#### MATERIAL SUPPLIED
::::::::
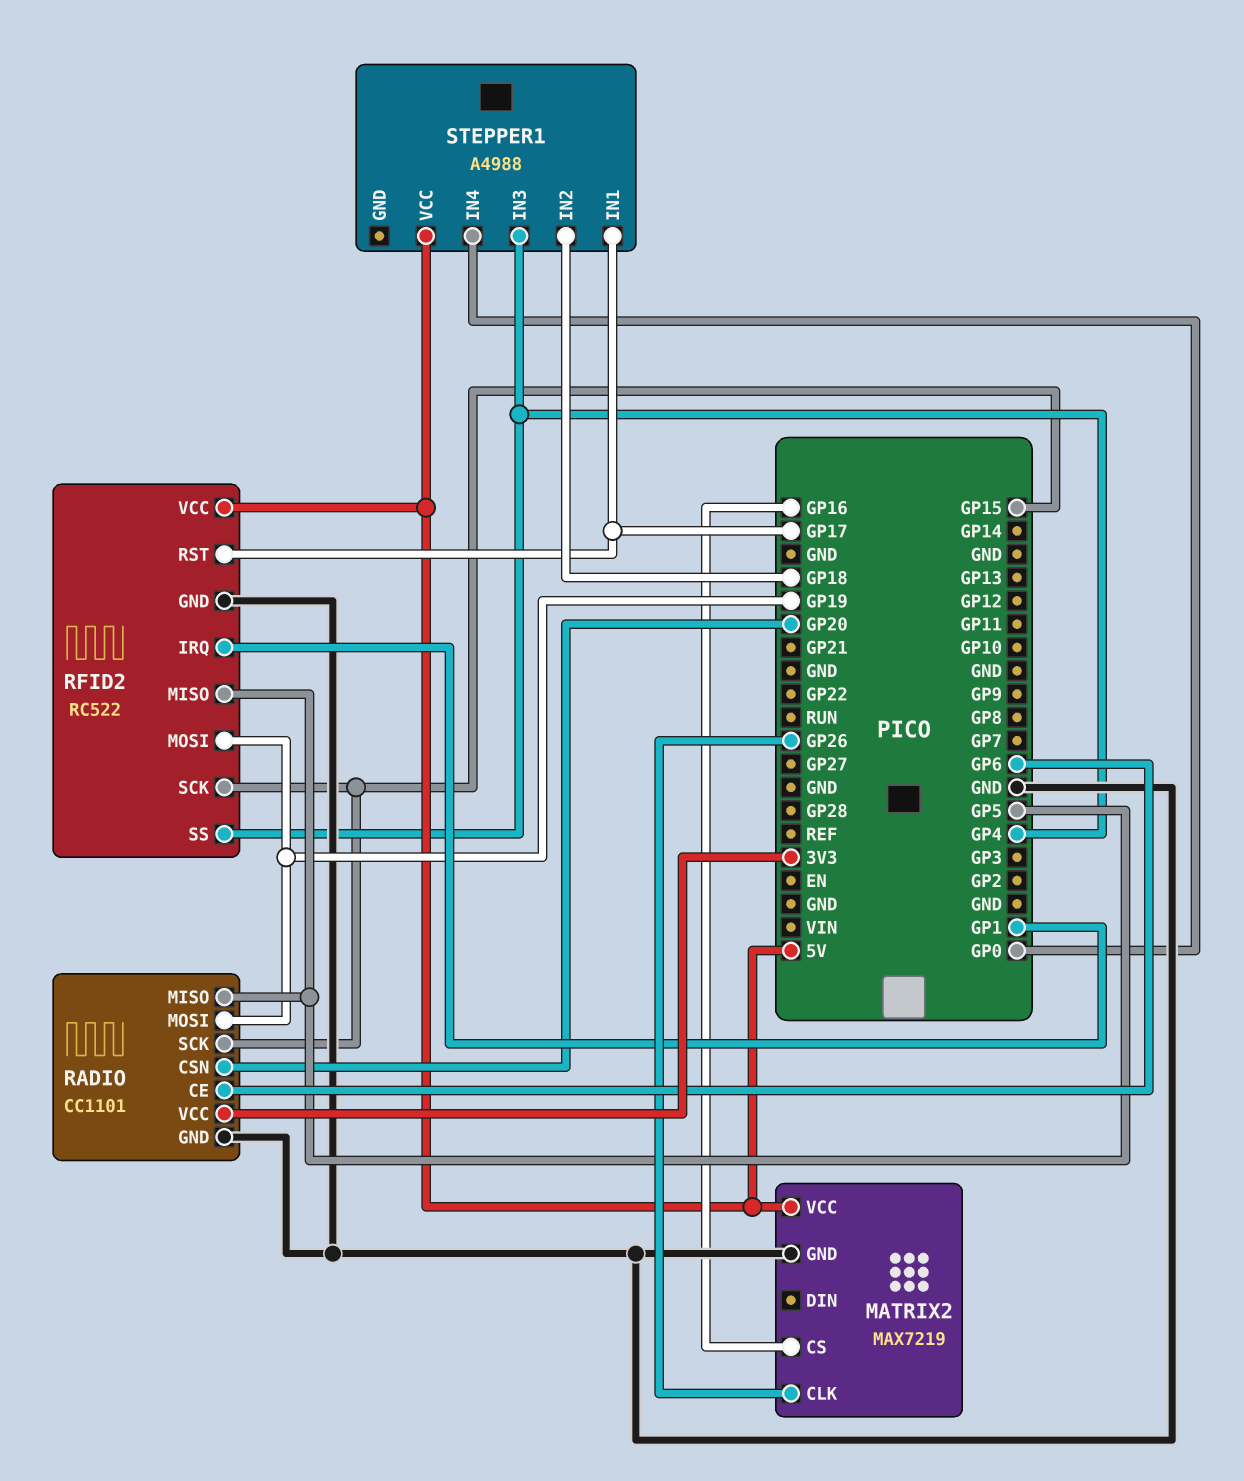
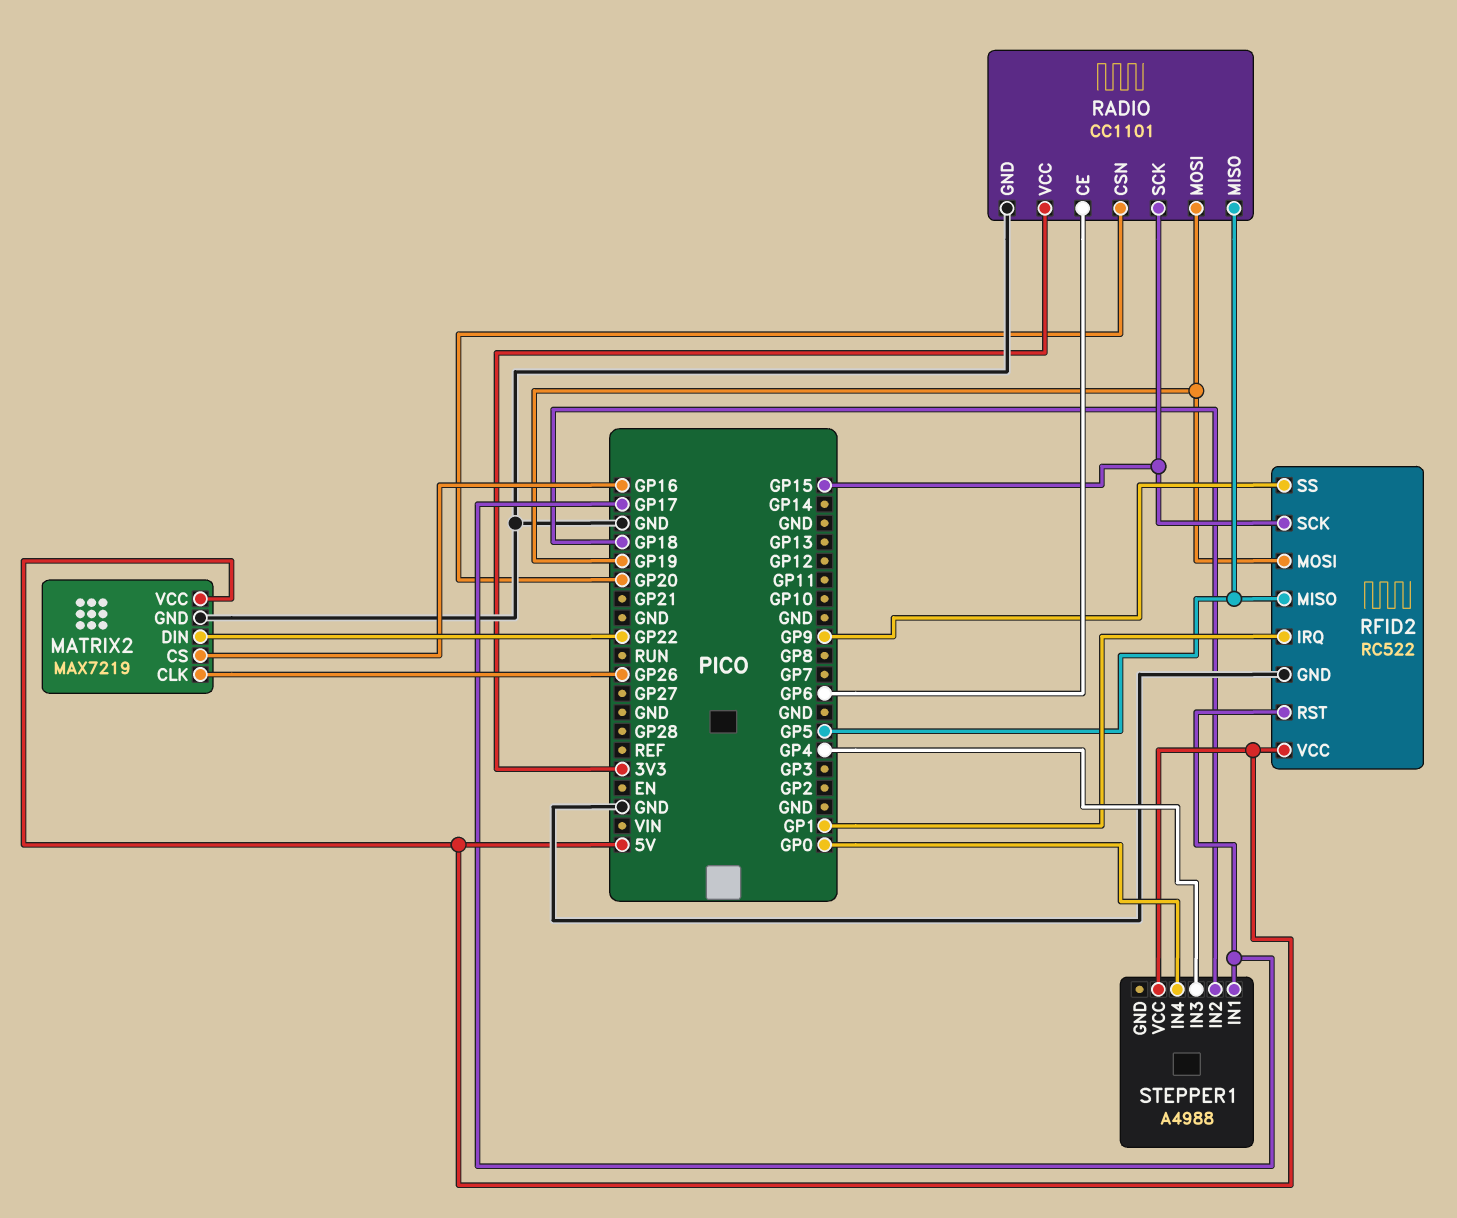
MATRIX2 pin DIN: none -> GP22
RFID2 pin SS: GP4 -> GP9

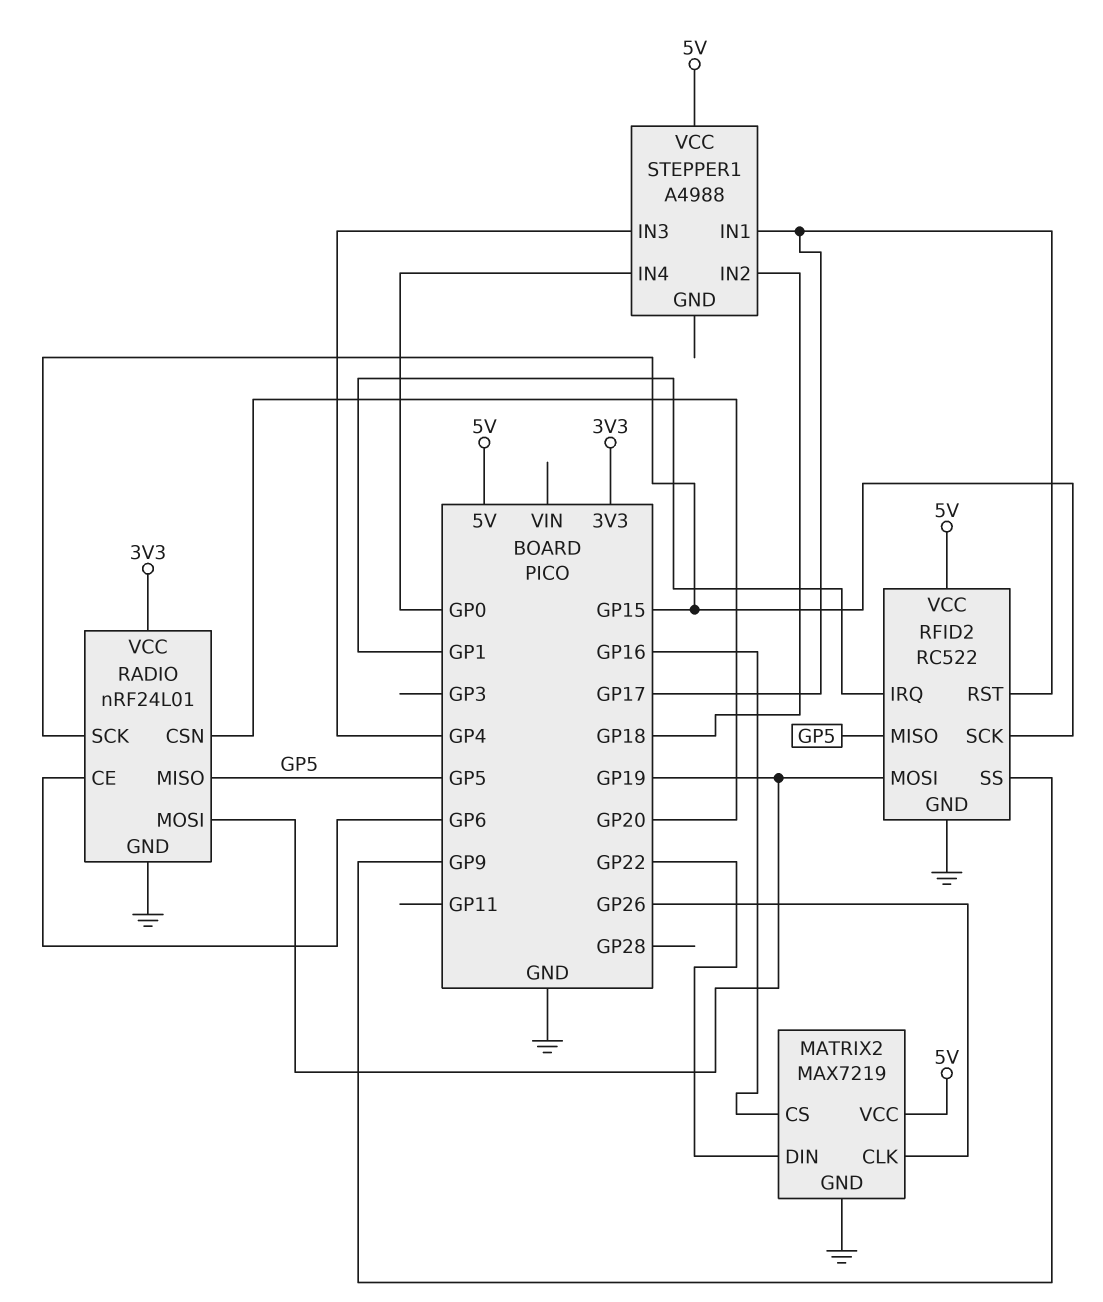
RADIO: CC1101 -> nRF24L01

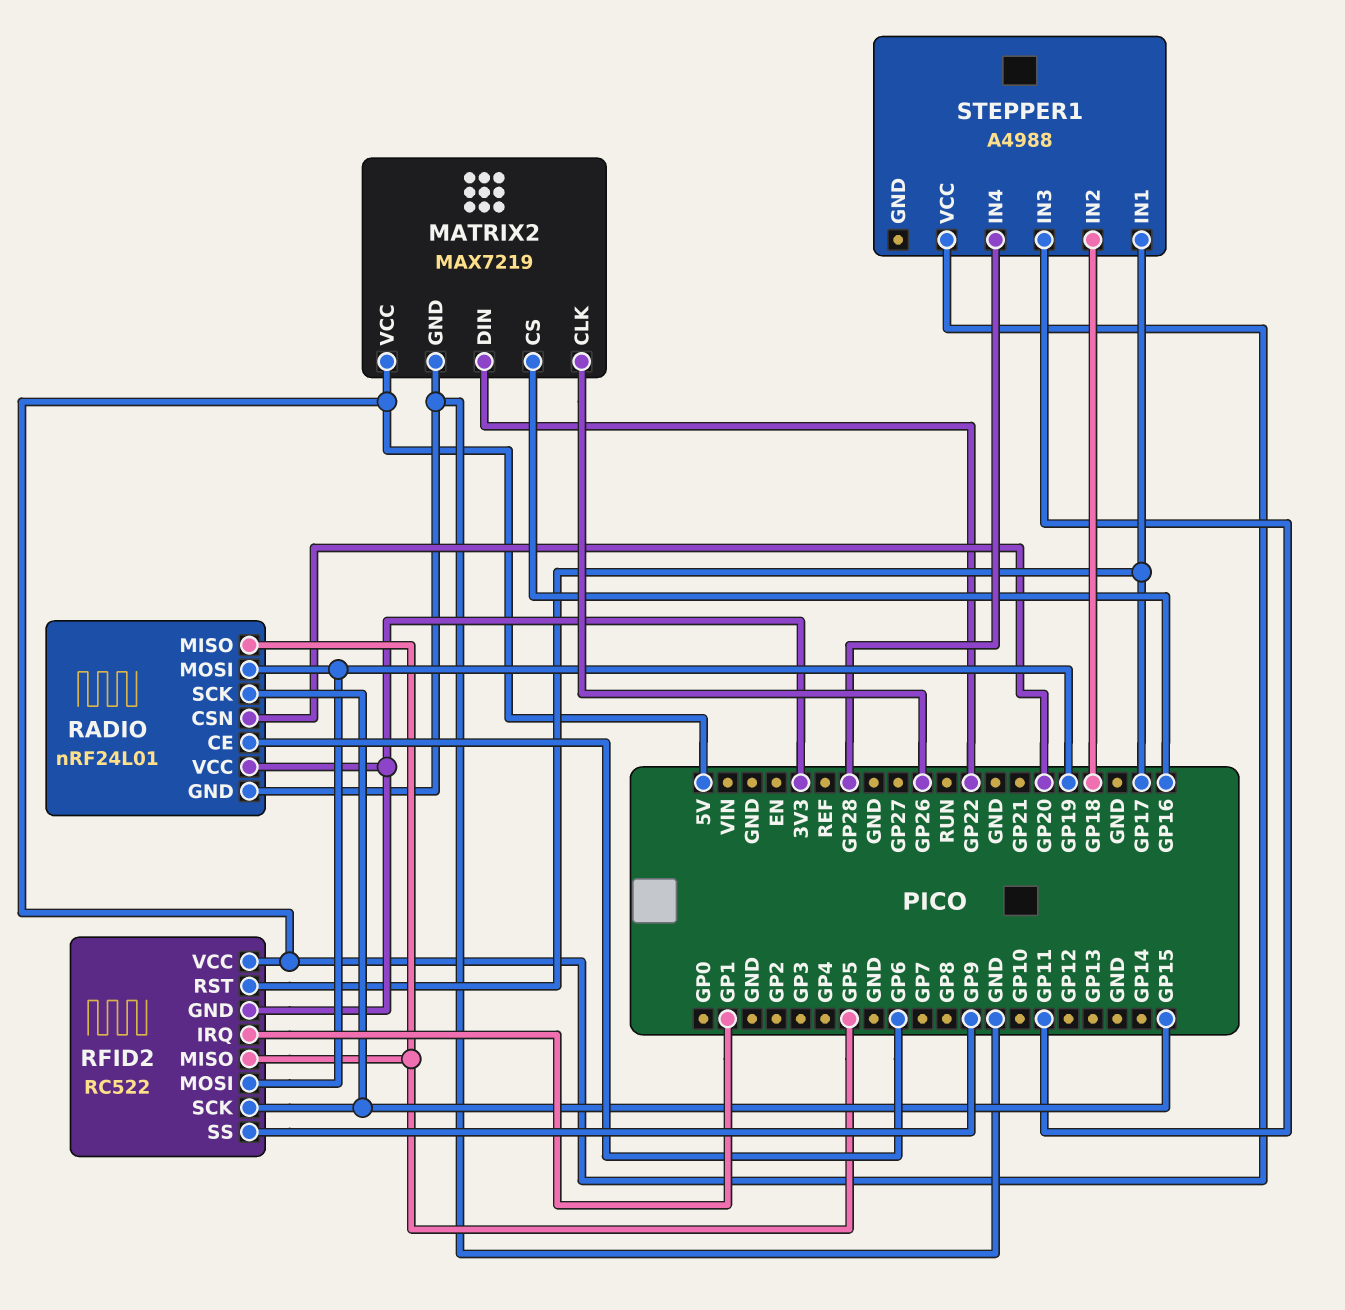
RFID2 pin GND: GND -> 3V3
STEPPER1 pin IN3: GP4 -> GP11
STEPPER1 pin IN4: GP0 -> GP28

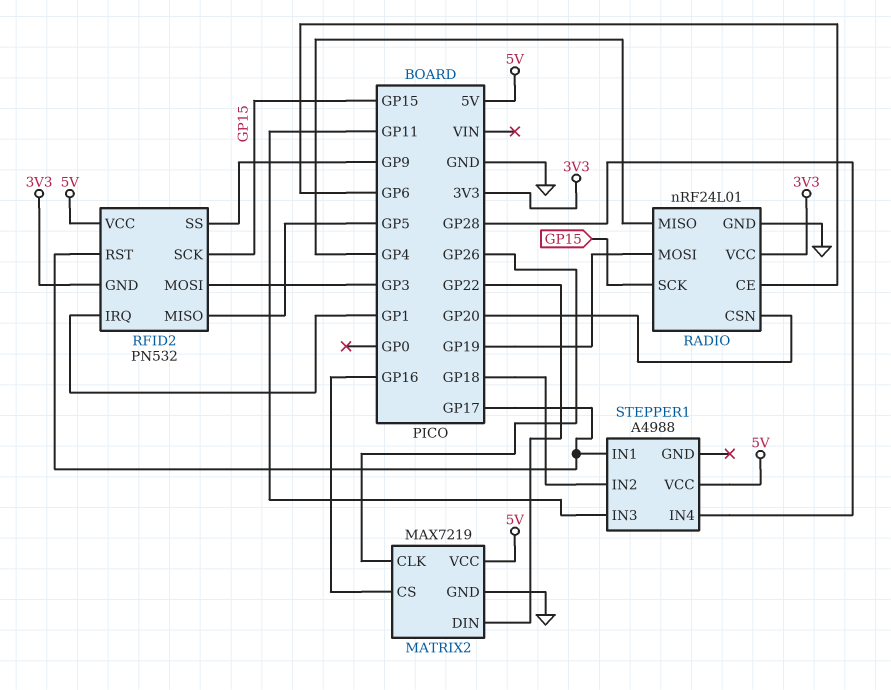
RADIO pin MISO: GP5 -> GP4
RFID2: RC522 -> PN532
RFID2 pin MOSI: GP19 -> GP3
::::::::
#### TASK PROMPT
Print each entry exactly, leaving pictures out.

#### ANSWER FOR THE TASK
MATRIX2 pin DIN: none -> GP22
RFID2 pin SS: GP4 -> GP9

RADIO: CC1101 -> nRF24L01

RFID2 pin GND: GND -> 3V3
STEPPER1 pin IN3: GP4 -> GP11
STEPPER1 pin IN4: GP0 -> GP28

RADIO pin MISO: GP5 -> GP4
RFID2: RC522 -> PN532
RFID2 pin MOSI: GP19 -> GP3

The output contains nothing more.